Exercise directions:
Restate word for word the lines from the one bearing "camera: 120 degrees right, 10 degrees down" through the end of the entries below, and leave every picture out.

Task input:
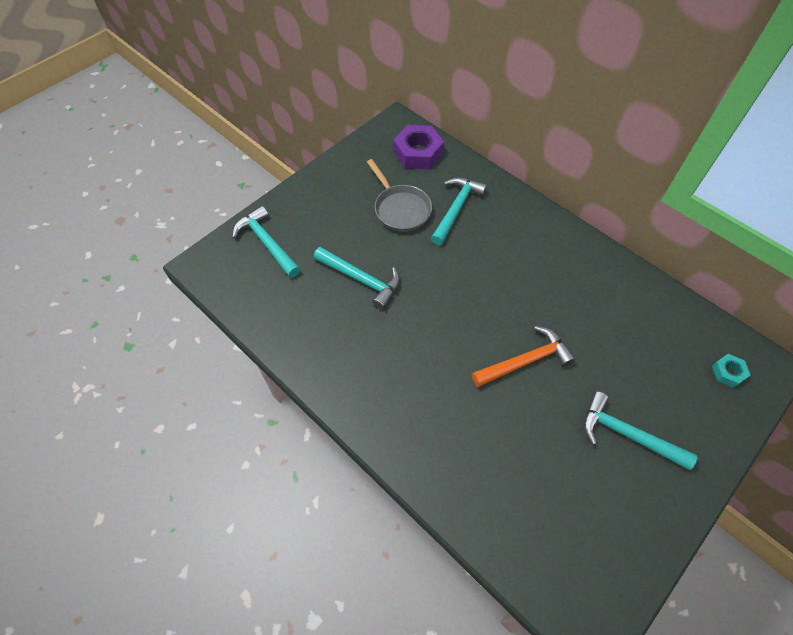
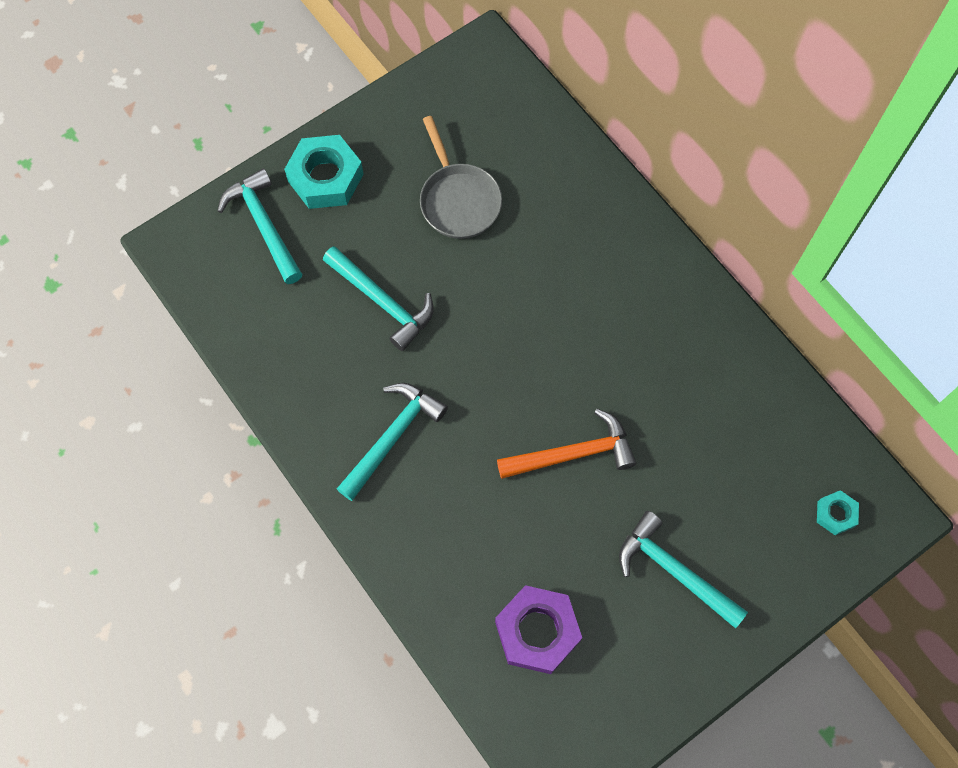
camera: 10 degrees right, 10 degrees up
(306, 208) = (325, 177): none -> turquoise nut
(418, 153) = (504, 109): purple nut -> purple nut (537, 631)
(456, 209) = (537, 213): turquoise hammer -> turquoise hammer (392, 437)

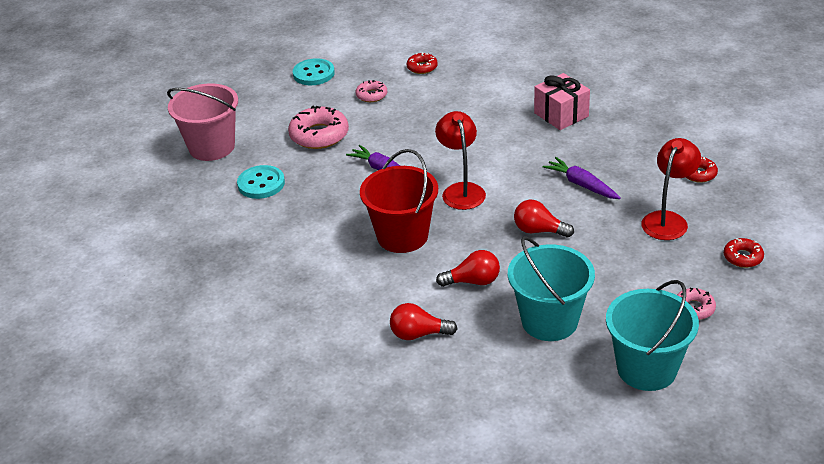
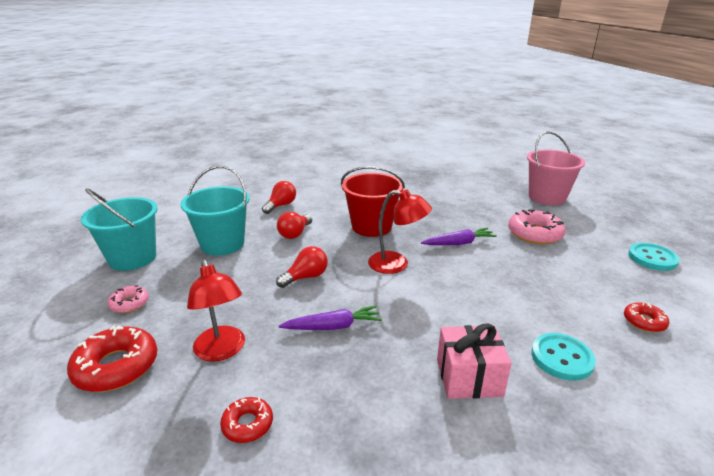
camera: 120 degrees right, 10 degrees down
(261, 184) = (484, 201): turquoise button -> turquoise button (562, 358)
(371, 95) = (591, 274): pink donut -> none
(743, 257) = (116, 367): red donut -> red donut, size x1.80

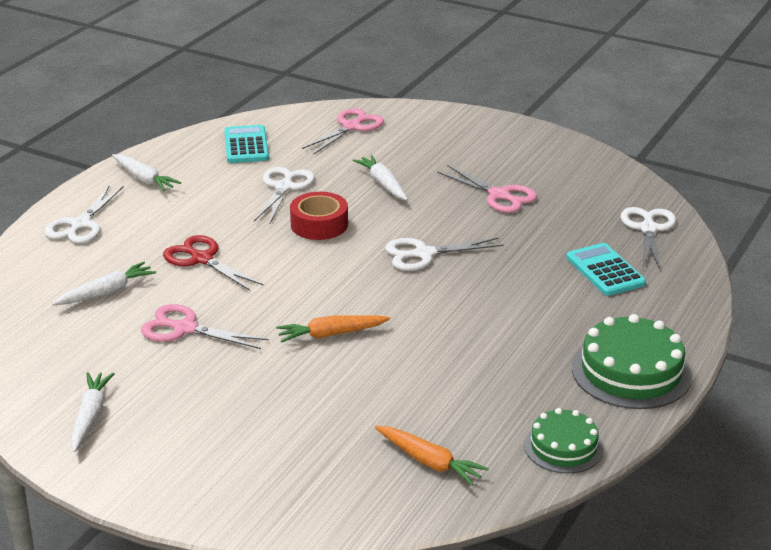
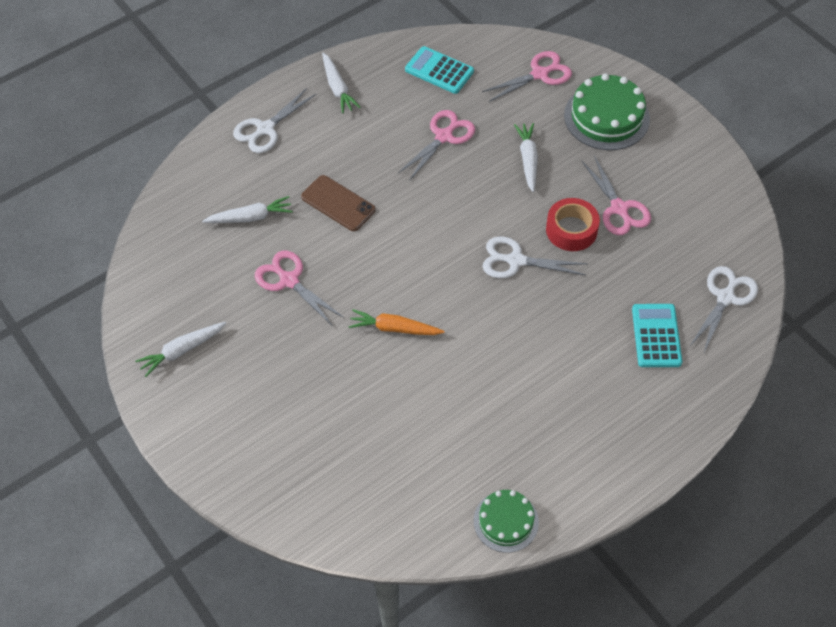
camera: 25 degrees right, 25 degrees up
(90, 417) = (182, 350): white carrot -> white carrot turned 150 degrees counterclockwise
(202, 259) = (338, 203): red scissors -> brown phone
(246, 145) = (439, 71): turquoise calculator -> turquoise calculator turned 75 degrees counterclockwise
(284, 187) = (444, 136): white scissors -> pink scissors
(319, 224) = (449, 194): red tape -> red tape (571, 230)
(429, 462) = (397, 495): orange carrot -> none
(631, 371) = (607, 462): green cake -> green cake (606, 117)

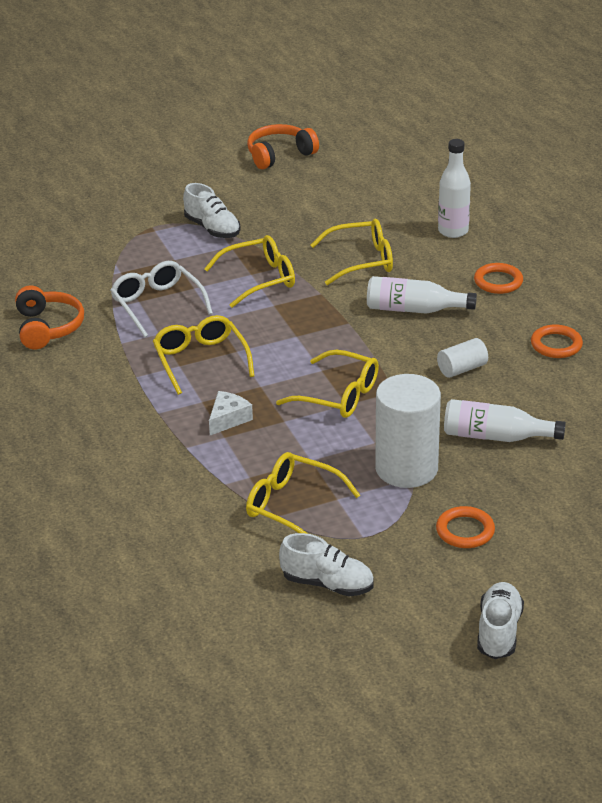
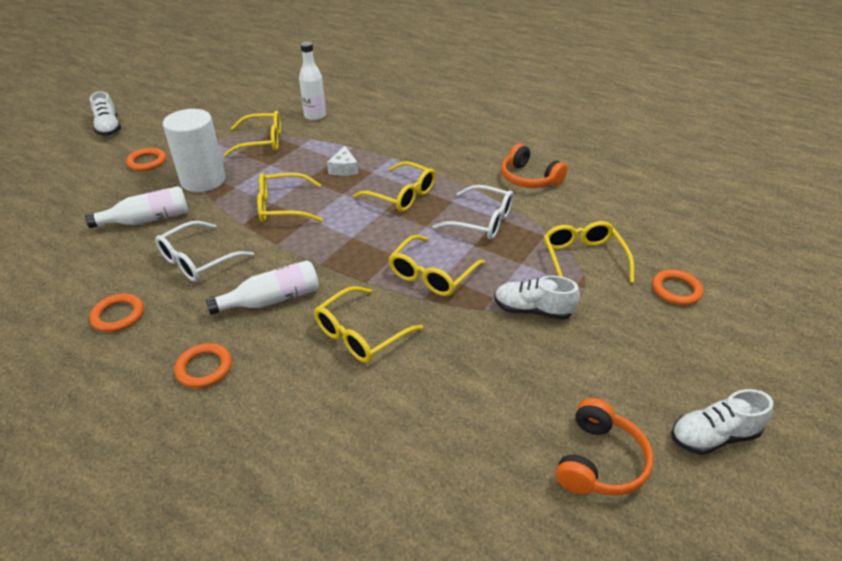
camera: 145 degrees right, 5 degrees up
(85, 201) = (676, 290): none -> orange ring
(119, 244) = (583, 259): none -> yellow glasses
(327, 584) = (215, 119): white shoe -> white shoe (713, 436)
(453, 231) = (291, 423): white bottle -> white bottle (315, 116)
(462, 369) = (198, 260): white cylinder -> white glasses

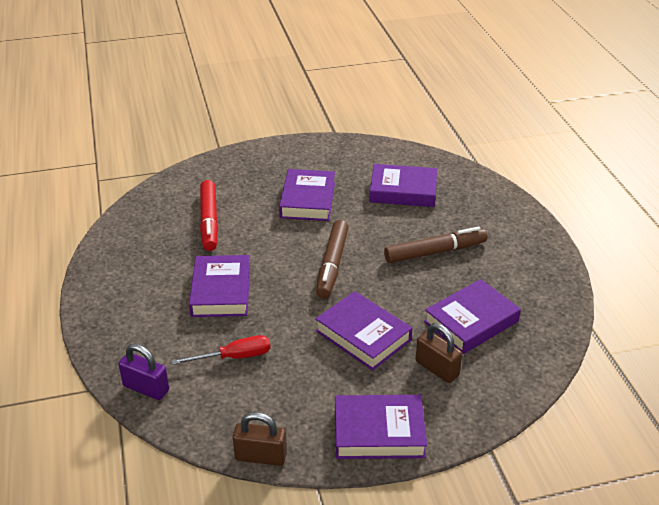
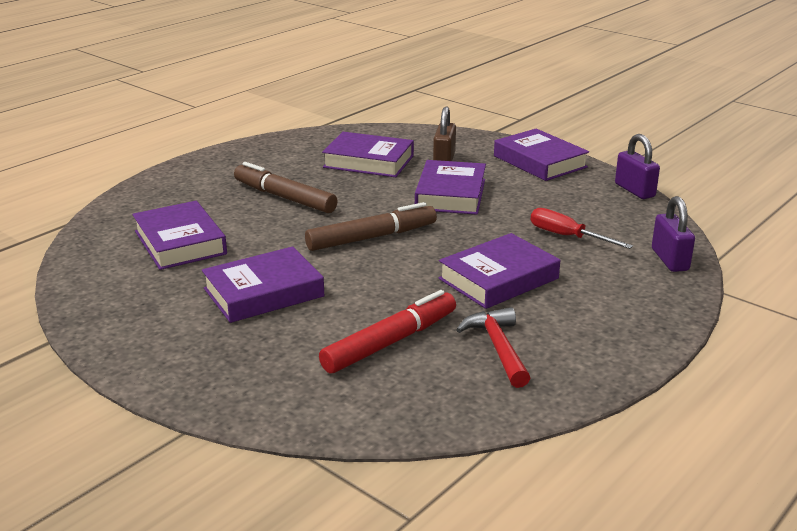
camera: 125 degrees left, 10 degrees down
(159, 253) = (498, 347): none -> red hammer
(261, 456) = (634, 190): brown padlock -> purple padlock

Expected answer:
camera: 120 degrees right, 10 degrees down
(261, 184) = (484, 201): turquoise button -> turquoise button (562, 358)
(371, 95) = (591, 274): pink donut -> none
(743, 257) = (116, 367): red donut -> red donut, size x1.80

camera: 25 degrees right, 25 degrees up
(90, 417) = (182, 350): white carrot -> white carrot turned 150 degrees counterclockwise
(202, 259) = (338, 203): red scissors -> brown phone
(246, 145) = (439, 71): turquoise calculator -> turquoise calculator turned 75 degrees counterclockwise
(284, 187) = (444, 136): white scissors -> pink scissors
(319, 224) = (449, 194): red tape -> red tape (571, 230)
(429, 462) = (397, 495): orange carrot -> none
(631, 371) = (607, 462): green cake -> green cake (606, 117)

camera: 145 degrees right, 5 degrees up
(85, 201) = (676, 290): none -> orange ring
(119, 244) = (583, 259): none -> yellow glasses
(327, 584) = (215, 119): white shoe -> white shoe (713, 436)
(453, 231) = (291, 423): white bottle -> white bottle (315, 116)
(462, 369) = (198, 260): white cylinder -> white glasses

camera: 125 degrees left, 10 degrees down
(159, 253) = (498, 347): none -> red hammer
(261, 456) = (634, 190): brown padlock -> purple padlock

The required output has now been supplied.